» Activity
Please copy, exactly as they appear below, the lines from the one containing "kosavol (green) (no. 2 from left)" through the one containing "zidukoduk (pink) (no.".

» Data provided
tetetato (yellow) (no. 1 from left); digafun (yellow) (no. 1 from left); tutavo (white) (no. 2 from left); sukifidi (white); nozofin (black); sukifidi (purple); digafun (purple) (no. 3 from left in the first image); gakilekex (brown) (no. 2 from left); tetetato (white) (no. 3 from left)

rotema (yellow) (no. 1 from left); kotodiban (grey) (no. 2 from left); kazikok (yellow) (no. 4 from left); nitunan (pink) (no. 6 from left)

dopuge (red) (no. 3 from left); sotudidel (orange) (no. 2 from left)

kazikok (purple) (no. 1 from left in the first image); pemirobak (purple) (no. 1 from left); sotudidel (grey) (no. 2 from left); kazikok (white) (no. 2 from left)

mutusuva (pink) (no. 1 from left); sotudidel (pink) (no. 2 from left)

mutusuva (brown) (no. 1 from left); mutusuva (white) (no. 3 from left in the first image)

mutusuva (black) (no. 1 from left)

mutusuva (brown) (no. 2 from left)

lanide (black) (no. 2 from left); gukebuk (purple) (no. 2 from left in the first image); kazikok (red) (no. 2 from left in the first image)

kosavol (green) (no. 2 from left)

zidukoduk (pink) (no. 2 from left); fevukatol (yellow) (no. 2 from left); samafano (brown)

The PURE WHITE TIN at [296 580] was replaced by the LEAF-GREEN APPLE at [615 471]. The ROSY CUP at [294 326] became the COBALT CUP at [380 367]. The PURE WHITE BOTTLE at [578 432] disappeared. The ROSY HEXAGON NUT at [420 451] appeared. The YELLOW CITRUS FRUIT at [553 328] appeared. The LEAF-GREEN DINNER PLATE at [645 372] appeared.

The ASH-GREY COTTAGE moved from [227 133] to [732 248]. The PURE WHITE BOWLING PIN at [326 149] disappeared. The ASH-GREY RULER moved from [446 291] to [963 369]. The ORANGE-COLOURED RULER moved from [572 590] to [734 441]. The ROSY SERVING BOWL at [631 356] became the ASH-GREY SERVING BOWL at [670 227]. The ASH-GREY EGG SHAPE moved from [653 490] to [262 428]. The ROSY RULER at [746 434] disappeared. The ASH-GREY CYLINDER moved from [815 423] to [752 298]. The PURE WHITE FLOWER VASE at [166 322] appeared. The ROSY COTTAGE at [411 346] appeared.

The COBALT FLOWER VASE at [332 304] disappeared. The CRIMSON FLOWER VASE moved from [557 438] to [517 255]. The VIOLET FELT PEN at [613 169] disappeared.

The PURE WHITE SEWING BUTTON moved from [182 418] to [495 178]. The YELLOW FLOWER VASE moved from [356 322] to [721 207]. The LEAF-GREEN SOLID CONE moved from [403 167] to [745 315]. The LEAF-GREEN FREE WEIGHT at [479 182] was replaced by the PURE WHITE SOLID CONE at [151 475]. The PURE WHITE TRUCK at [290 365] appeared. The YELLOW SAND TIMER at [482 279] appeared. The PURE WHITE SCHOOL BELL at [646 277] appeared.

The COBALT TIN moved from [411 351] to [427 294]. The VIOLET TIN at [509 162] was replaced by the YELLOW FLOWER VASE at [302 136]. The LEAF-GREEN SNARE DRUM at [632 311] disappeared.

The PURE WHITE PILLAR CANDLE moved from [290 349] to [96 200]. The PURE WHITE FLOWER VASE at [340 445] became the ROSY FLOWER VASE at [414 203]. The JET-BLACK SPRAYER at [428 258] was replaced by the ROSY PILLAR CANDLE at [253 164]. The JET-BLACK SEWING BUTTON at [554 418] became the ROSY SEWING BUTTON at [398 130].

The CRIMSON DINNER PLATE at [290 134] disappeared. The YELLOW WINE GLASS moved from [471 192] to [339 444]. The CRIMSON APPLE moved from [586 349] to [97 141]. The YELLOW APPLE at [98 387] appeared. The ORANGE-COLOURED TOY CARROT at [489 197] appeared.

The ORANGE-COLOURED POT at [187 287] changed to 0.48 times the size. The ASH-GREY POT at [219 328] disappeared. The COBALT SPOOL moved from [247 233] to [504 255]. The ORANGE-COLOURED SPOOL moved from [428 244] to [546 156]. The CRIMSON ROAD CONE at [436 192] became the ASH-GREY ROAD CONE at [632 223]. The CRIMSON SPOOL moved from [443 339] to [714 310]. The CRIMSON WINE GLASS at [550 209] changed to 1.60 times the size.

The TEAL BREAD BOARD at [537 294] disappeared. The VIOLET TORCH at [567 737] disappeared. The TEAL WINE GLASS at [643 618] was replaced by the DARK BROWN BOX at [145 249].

» Output below
kosavol (green) (no. 2 from left)

zidukoduk (pink) (no. 2 from left); fevukatol (yellow) (no. 2 from left); samafano (brown)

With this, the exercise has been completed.